--- BEGIN ---

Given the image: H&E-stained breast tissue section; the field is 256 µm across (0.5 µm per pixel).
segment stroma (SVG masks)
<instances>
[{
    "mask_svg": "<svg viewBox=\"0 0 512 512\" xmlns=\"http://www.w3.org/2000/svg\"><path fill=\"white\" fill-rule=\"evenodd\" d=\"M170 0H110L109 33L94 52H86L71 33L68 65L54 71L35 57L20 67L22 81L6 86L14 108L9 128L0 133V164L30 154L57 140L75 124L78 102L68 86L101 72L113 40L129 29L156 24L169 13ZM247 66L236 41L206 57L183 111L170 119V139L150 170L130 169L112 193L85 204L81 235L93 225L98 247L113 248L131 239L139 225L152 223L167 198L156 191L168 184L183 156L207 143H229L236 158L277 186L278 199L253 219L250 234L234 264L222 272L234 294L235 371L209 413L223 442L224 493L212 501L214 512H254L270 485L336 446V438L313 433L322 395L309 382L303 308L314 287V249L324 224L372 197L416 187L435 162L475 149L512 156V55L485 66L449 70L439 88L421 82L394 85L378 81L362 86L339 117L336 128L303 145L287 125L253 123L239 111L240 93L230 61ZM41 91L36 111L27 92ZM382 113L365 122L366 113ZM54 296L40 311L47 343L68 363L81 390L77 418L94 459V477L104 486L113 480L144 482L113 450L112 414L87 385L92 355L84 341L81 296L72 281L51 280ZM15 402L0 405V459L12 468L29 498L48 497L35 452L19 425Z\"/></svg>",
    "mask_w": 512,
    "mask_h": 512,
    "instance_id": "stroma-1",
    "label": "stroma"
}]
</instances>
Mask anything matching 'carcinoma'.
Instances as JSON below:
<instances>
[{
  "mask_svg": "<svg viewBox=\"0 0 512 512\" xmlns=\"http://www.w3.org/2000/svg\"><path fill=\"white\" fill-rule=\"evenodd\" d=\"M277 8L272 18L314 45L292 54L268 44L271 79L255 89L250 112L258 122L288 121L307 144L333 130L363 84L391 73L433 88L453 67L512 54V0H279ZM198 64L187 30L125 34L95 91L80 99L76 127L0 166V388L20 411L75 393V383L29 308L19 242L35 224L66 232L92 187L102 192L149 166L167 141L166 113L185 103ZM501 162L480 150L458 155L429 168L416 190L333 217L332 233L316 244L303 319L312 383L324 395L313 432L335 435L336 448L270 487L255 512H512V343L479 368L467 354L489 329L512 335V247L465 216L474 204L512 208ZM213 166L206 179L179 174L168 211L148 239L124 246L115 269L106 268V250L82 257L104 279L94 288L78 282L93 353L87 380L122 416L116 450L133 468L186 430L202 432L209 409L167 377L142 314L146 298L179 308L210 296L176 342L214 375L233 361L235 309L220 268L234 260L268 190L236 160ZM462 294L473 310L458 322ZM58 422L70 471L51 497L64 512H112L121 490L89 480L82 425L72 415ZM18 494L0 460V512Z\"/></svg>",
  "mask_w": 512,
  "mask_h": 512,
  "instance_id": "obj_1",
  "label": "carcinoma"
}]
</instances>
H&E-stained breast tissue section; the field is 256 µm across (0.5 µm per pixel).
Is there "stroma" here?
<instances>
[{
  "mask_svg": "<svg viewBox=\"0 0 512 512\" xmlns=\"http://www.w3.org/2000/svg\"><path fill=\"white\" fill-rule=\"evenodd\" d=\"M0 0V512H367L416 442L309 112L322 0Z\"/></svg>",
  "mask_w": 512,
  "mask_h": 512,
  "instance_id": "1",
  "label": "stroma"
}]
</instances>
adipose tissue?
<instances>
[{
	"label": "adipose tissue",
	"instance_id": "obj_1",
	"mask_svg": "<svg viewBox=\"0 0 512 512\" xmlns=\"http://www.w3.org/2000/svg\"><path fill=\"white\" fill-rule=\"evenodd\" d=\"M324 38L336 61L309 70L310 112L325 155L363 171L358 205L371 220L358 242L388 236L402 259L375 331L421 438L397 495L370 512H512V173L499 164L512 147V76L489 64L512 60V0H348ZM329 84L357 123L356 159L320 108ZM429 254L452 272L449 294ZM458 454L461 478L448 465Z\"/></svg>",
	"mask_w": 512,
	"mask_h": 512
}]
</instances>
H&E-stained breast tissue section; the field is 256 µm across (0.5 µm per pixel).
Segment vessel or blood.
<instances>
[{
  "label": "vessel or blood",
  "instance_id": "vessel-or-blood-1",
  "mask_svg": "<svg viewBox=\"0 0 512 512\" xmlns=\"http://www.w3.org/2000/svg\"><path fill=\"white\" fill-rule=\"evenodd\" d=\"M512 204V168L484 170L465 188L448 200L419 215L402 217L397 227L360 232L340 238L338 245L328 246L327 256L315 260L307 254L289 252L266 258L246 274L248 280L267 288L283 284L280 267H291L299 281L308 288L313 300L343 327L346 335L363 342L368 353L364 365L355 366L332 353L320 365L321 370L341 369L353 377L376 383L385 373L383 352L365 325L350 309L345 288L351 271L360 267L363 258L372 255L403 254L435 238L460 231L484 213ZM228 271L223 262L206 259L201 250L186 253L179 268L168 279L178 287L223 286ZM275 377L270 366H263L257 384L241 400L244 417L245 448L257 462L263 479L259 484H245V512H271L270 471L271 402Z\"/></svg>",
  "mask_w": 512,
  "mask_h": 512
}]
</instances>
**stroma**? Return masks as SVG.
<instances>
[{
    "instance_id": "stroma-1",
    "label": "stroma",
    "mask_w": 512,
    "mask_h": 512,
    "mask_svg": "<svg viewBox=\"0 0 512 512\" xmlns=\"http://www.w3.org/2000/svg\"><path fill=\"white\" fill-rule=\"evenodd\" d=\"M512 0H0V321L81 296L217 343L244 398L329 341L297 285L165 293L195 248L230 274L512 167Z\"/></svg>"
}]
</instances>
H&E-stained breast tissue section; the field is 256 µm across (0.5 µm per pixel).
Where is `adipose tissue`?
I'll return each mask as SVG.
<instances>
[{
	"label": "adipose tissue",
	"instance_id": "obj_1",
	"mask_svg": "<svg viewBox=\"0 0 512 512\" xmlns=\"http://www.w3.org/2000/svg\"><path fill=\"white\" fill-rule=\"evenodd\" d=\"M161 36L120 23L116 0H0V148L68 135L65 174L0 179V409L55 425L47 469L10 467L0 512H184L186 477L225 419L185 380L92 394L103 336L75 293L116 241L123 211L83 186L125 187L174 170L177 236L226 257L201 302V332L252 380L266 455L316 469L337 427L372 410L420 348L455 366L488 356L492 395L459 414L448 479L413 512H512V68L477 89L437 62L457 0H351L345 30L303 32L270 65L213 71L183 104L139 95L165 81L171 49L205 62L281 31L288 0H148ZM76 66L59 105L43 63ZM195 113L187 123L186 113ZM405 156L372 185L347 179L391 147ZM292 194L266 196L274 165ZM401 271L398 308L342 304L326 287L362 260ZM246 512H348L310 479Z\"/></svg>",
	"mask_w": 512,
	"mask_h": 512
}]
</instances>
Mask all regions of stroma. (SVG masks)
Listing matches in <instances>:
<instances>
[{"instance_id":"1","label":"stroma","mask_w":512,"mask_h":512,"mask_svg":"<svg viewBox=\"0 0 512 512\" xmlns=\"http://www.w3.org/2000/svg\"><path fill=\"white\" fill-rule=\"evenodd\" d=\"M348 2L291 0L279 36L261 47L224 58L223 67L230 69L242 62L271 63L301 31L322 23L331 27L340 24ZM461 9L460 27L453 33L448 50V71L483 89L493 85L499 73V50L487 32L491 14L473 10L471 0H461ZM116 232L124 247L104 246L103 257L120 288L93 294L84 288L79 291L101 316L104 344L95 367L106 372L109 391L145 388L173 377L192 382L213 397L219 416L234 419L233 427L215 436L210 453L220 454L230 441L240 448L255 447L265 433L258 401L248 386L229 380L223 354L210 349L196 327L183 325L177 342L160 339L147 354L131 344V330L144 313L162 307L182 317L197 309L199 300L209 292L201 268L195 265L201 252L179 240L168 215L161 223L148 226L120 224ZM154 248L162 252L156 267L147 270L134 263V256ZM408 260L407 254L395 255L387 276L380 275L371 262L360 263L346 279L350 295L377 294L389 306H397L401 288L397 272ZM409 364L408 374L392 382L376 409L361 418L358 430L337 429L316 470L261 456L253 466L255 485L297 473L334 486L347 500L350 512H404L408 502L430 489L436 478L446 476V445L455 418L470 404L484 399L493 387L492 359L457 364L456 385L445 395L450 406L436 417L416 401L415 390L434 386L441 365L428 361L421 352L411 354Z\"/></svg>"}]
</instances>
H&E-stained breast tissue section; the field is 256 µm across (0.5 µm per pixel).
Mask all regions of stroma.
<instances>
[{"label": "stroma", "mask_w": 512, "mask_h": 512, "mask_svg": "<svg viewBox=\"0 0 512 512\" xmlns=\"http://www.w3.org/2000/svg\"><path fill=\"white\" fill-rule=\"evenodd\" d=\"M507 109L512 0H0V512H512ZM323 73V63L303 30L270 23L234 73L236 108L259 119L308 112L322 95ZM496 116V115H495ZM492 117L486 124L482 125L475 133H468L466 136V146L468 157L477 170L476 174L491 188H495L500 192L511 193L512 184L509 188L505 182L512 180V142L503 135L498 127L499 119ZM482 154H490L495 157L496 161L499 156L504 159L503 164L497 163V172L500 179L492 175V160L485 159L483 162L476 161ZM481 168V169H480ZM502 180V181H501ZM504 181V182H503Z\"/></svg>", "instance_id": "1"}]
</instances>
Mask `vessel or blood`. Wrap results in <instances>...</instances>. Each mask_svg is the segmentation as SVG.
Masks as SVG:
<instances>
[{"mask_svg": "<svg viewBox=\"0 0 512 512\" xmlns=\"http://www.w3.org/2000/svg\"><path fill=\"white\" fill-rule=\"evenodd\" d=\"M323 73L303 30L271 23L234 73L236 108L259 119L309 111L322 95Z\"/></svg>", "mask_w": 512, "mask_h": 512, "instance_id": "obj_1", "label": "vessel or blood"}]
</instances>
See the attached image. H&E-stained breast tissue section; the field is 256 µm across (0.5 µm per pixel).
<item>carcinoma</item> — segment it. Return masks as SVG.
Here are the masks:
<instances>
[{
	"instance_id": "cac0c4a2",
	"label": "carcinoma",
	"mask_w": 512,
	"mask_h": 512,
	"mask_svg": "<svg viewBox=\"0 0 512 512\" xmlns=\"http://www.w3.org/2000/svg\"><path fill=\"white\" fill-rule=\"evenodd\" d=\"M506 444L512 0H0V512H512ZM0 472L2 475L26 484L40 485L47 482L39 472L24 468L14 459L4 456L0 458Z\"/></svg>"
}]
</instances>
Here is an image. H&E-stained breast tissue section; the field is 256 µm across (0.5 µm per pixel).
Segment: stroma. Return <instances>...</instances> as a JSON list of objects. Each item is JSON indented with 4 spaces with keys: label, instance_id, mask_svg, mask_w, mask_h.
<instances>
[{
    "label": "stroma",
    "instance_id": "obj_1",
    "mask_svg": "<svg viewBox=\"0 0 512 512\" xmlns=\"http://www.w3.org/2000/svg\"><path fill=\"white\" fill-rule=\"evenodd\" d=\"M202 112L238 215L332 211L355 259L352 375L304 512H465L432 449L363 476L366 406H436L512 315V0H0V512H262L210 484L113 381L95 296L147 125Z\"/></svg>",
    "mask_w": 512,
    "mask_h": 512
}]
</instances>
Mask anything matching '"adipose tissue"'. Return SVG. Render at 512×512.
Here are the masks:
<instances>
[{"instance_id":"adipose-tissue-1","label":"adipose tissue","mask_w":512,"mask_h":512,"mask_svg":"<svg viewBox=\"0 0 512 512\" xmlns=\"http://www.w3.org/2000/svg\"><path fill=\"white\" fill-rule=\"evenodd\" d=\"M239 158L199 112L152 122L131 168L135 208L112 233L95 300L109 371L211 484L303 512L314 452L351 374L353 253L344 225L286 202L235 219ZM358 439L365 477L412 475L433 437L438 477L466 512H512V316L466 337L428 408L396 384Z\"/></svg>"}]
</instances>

--- END ---

● **DIRECTIONS FOR THIS TASK**
Extract every line from the one containing "segmentation as SVG." through the last line of the data, inclusive, exactly as written.

● **SOLUTION**
Mask `vessel or blood`. Wrap results in <instances>...</instances>. Each mask_svg is the segmentation as SVG.
Masks as SVG:
<instances>
[{"mask_svg": "<svg viewBox=\"0 0 512 512\" xmlns=\"http://www.w3.org/2000/svg\"><path fill=\"white\" fill-rule=\"evenodd\" d=\"M323 73L303 30L271 23L234 73L236 108L259 119L309 111L322 95Z\"/></svg>", "mask_w": 512, "mask_h": 512, "instance_id": "obj_1", "label": "vessel or blood"}]
</instances>
See the attached image. H&E-stained breast tissue section; the field is 256 µm across (0.5 µm per pixel).
<item>carcinoma</item> — segment it. Return masks as SVG.
Here are the masks:
<instances>
[{
	"instance_id": "cac0c4a2",
	"label": "carcinoma",
	"mask_w": 512,
	"mask_h": 512,
	"mask_svg": "<svg viewBox=\"0 0 512 512\" xmlns=\"http://www.w3.org/2000/svg\"><path fill=\"white\" fill-rule=\"evenodd\" d=\"M506 444L512 0H0V512H512ZM0 472L2 475L26 484L40 485L47 482L39 472L24 468L14 459L4 456L0 458Z\"/></svg>"
}]
</instances>
Here is an image. H&E-stained breast tissue section; the field is 256 µm across (0.5 µm per pixel).
Segment: stroma. Return <instances>...</instances> as a JSON list of objects. Each item is JSON indented with 4 spaces with keys: label, instance_id, mask_svg, mask_w, mask_h.
<instances>
[{
    "label": "stroma",
    "instance_id": "obj_1",
    "mask_svg": "<svg viewBox=\"0 0 512 512\" xmlns=\"http://www.w3.org/2000/svg\"><path fill=\"white\" fill-rule=\"evenodd\" d=\"M202 112L238 215L332 211L355 259L352 375L304 512H465L432 449L363 476L366 406H436L512 315V0H0V512H262L210 484L113 381L95 296L147 125Z\"/></svg>",
    "mask_w": 512,
    "mask_h": 512
}]
</instances>
Mask anything matching '"adipose tissue"'. Return SVG. Render at 512×512.
Here are the masks:
<instances>
[{"instance_id":"adipose-tissue-1","label":"adipose tissue","mask_w":512,"mask_h":512,"mask_svg":"<svg viewBox=\"0 0 512 512\" xmlns=\"http://www.w3.org/2000/svg\"><path fill=\"white\" fill-rule=\"evenodd\" d=\"M239 158L199 112L152 122L131 168L135 208L112 233L95 300L109 371L211 484L303 512L314 452L351 374L353 253L344 225L286 202L235 219ZM358 439L365 477L412 475L433 437L438 477L466 512H512V316L466 337L428 408L396 384Z\"/></svg>"}]
</instances>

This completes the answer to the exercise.